Records for processing ::

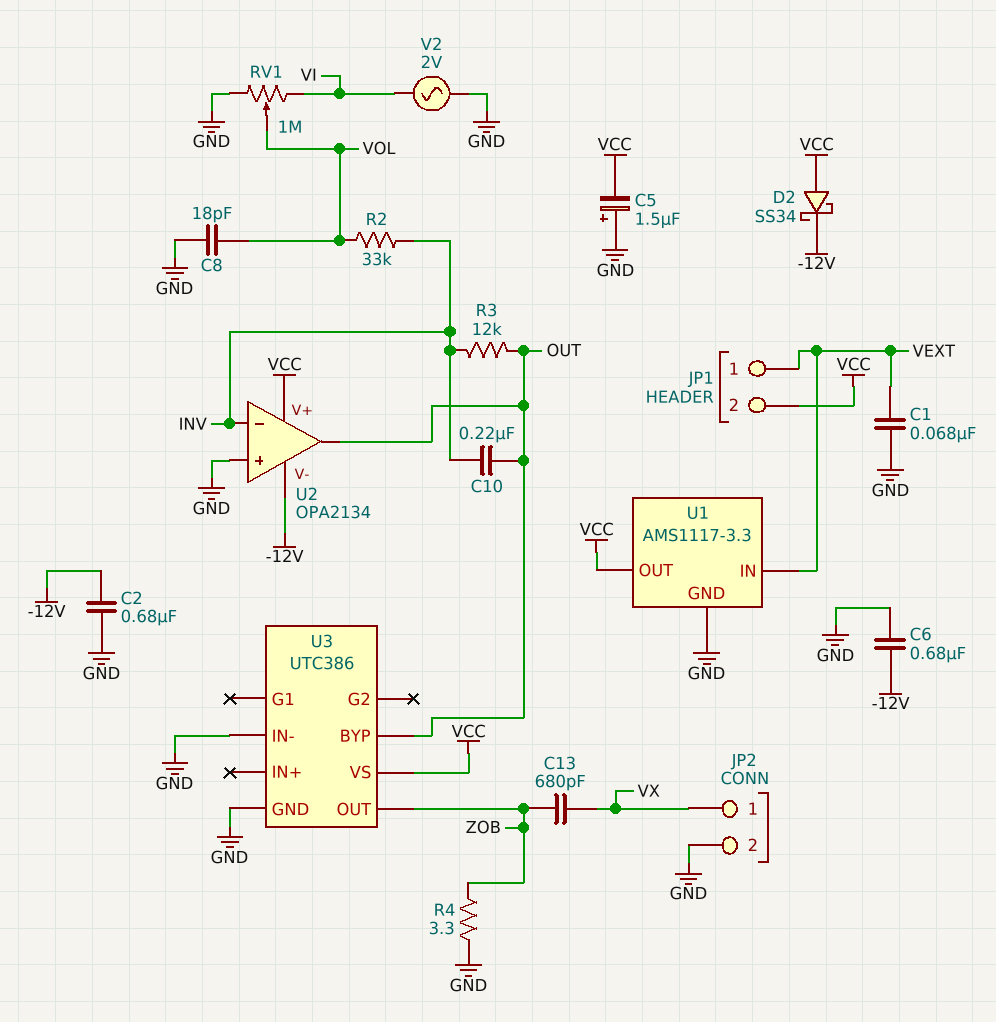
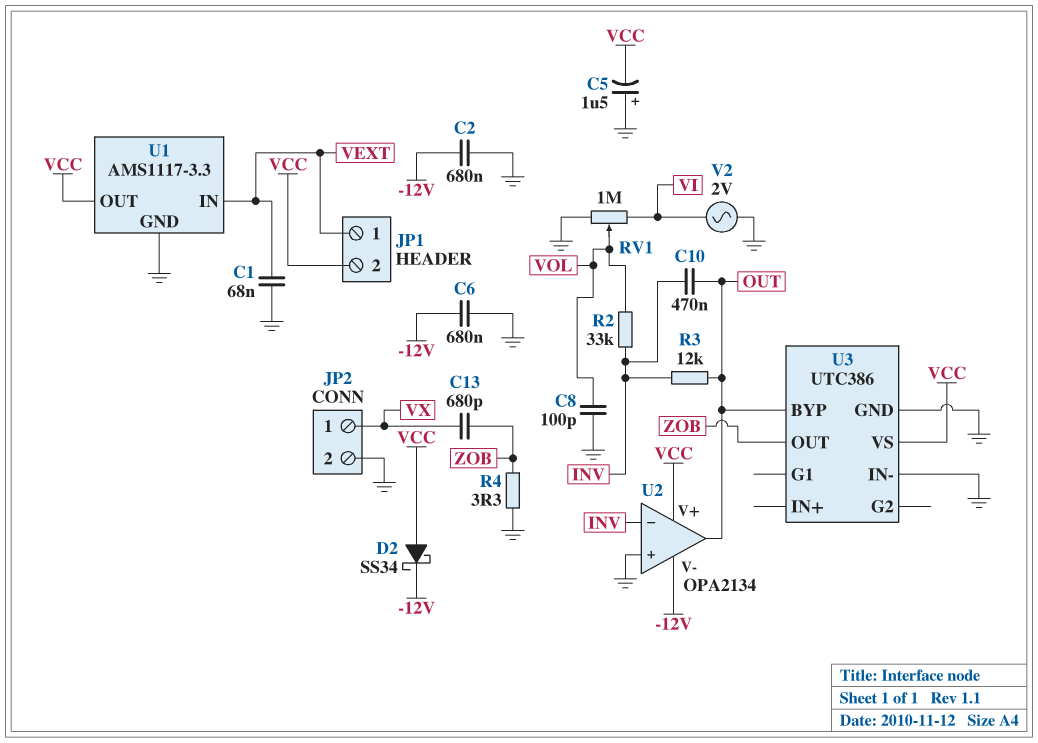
C8: 18pF (GND, VOL) -> 100pF (GND, VOL)
C10: 220nF (INV, OUT) -> 470nF (INV, OUT)

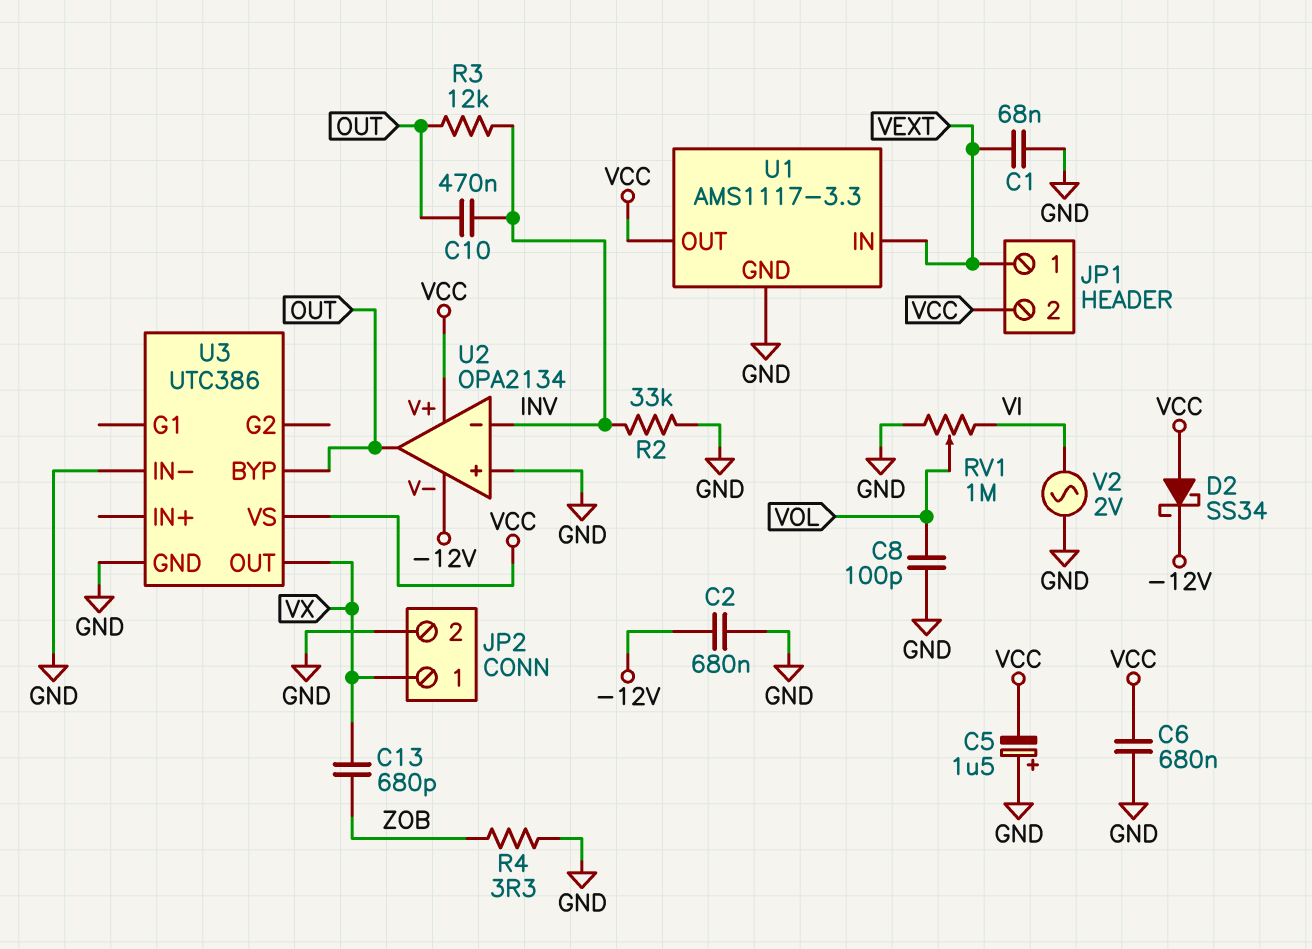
C6: 680nF (-12V, GND) -> 680nF (GND, VCC)
R2: 33k (INV, VOL) -> 33k (GND, INV)
U3 pin OUT: ZOB -> VX

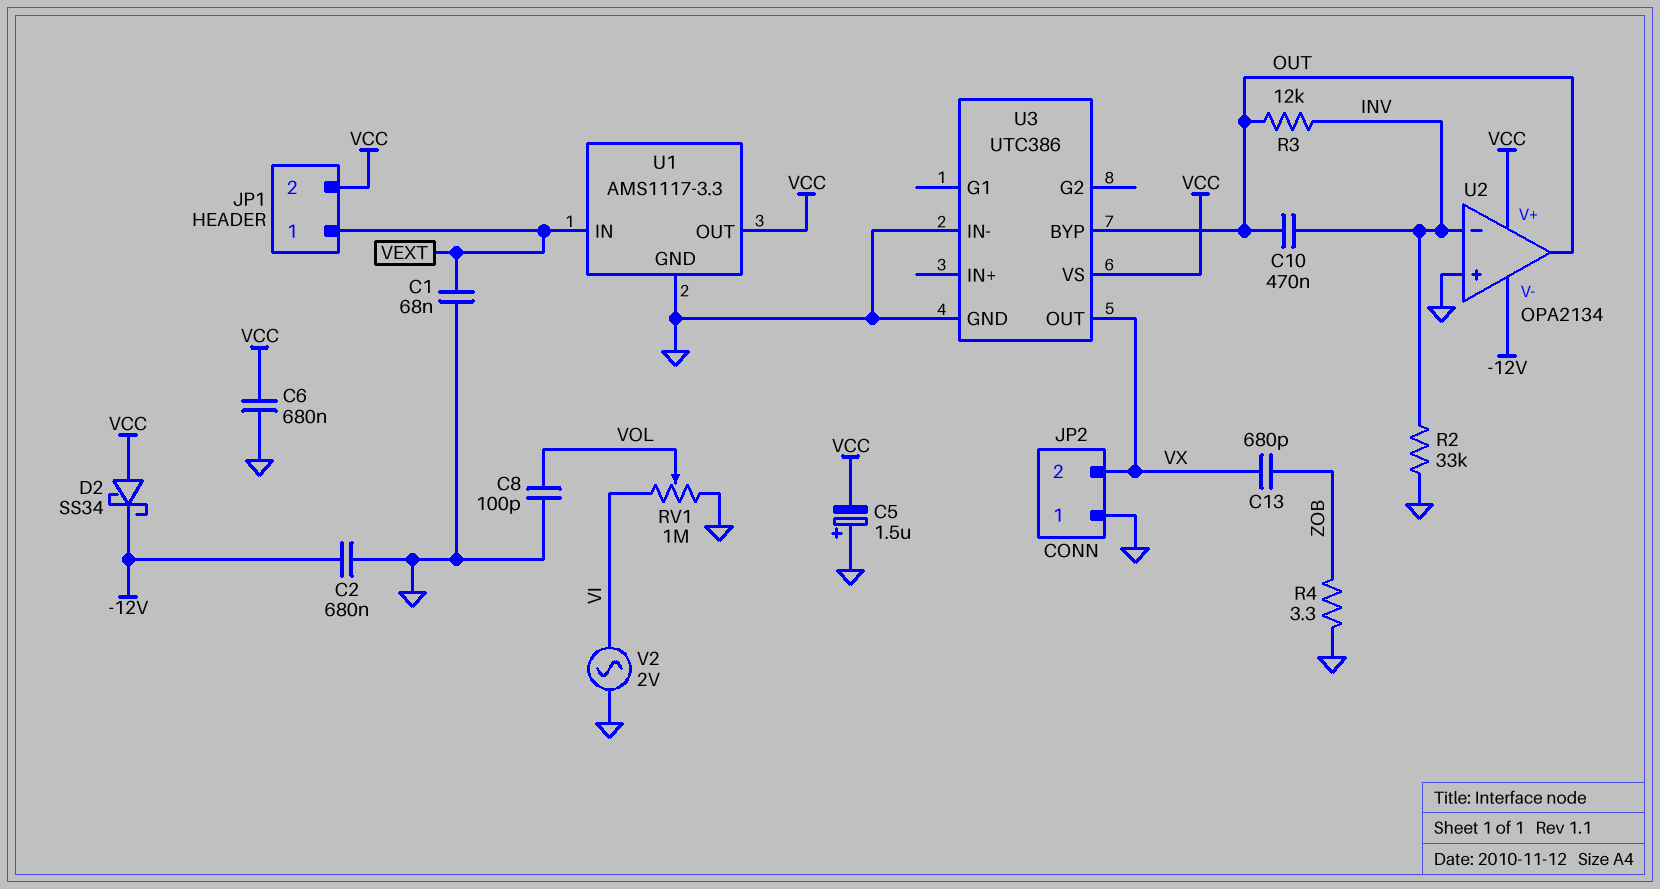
JP2 pin 1: VX -> GND
JP2 pin 2: GND -> VX

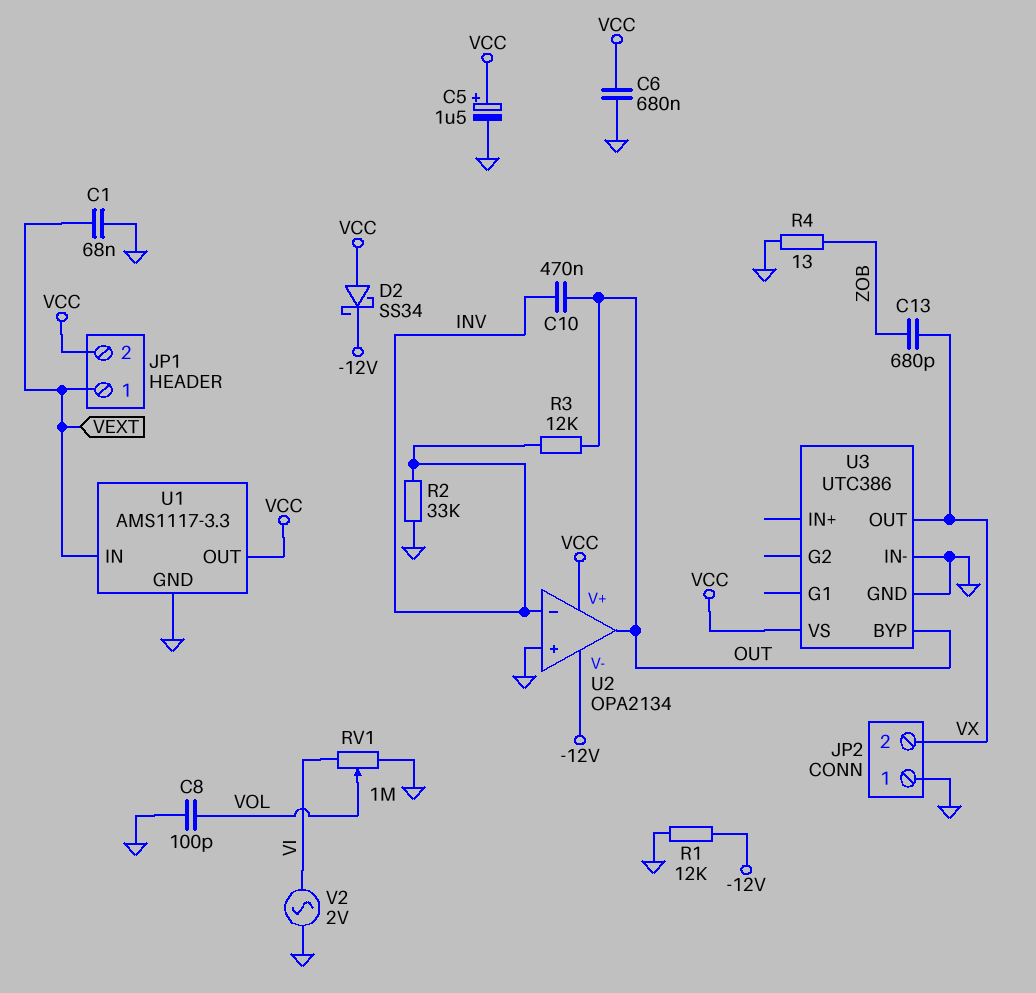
C2: 680nF (-12V, GND) -> none
C5: 1.5uF (plus GND, minus VCC) -> 1.5uF (plus VCC, minus GND)
R1: none -> 12k (-12V, GND)
R4: 3.3 (GND, ZOB) -> 13 (GND, ZOB)

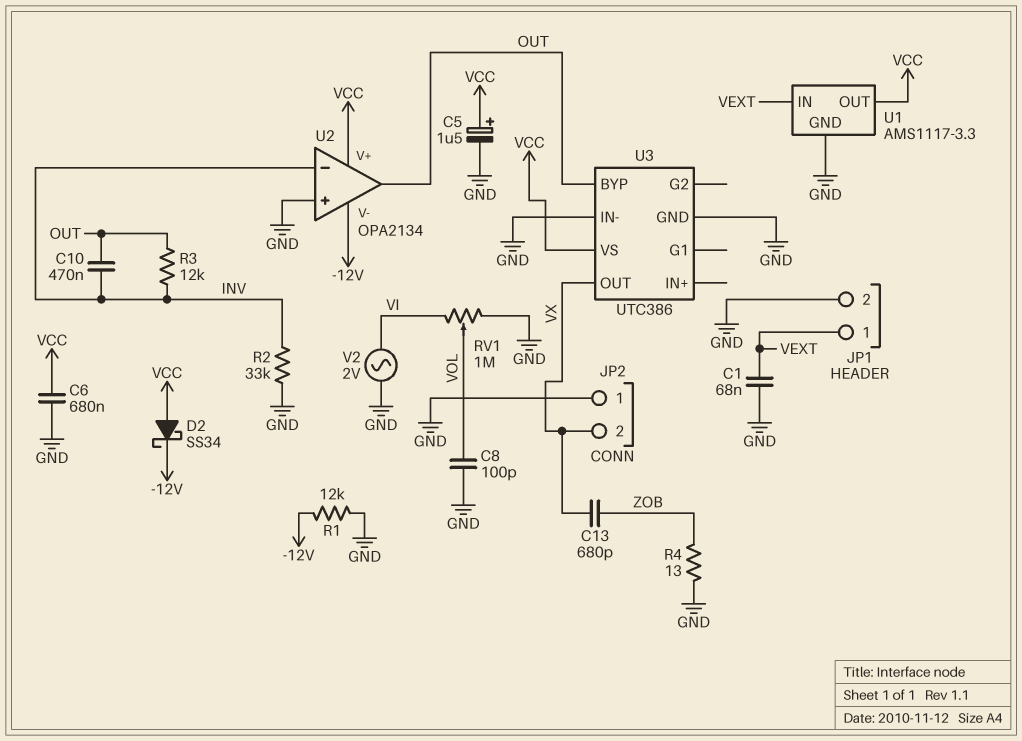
JP1 pin 2: VCC -> GND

About this task :: From the data above, copy each line that has the string "none".

Response ::
C2: 680nF (-12V, GND) -> none
R1: none -> 12k (-12V, GND)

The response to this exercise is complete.